WHAT IS NEEDED » Print the listing as it stands, omitting all images.

GIVEN INFORMATION »
:::::
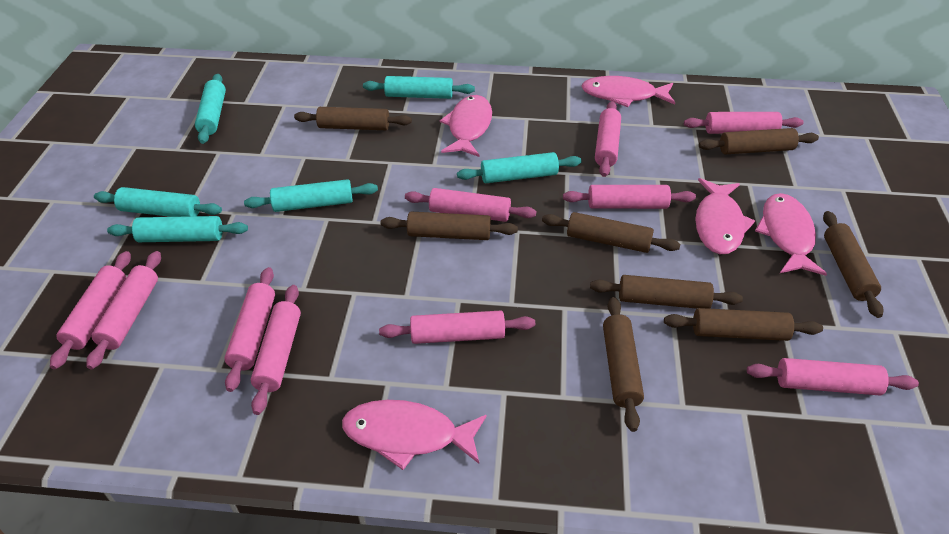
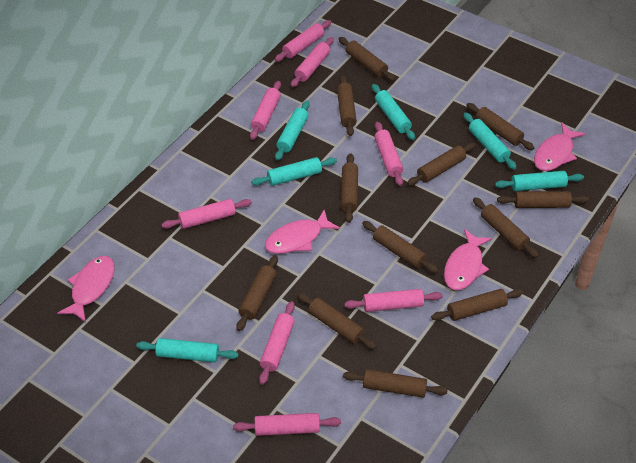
brown rolling pin: 8 -> 12
pink fish: 5 -> 4
pink rolling pin: 10 -> 8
:::::
SOLVED PROBLEM »
brown rolling pin: 8 -> 12
pink fish: 5 -> 4
pink rolling pin: 10 -> 8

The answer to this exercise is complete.